• [TASK OBJECTIVE]:
Format every line of the entries below as a JSON list of strings, one string per line, skipping blank lines. Leave out the pictures.

** START ENTRIES **

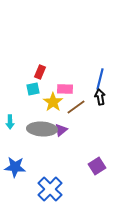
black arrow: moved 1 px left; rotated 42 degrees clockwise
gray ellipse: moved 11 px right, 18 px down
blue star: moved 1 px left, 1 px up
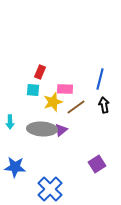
cyan square: moved 1 px down; rotated 16 degrees clockwise
black arrow: moved 4 px right, 8 px down
yellow star: rotated 18 degrees clockwise
purple square: moved 2 px up
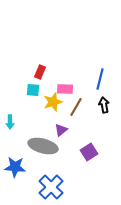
brown line: rotated 24 degrees counterclockwise
gray ellipse: moved 1 px right, 17 px down; rotated 12 degrees clockwise
purple square: moved 8 px left, 12 px up
blue cross: moved 1 px right, 2 px up
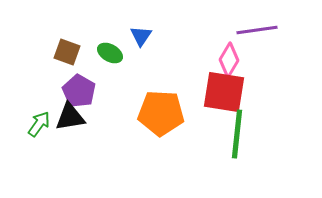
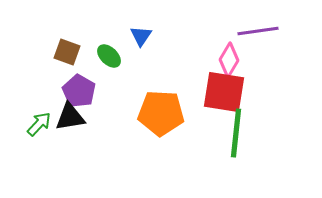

** END ENTRIES **

• [TASK OUTPUT]:
[
  "black arrow: moved 1 px left; rotated 42 degrees clockwise",
  "gray ellipse: moved 11 px right, 18 px down",
  "blue star: moved 1 px left, 1 px up",
  "cyan square: moved 1 px down; rotated 16 degrees clockwise",
  "black arrow: moved 4 px right, 8 px down",
  "yellow star: rotated 18 degrees clockwise",
  "purple square: moved 2 px up",
  "brown line: rotated 24 degrees counterclockwise",
  "gray ellipse: moved 1 px right, 17 px down; rotated 12 degrees clockwise",
  "purple square: moved 8 px left, 12 px up",
  "blue cross: moved 1 px right, 2 px up"
]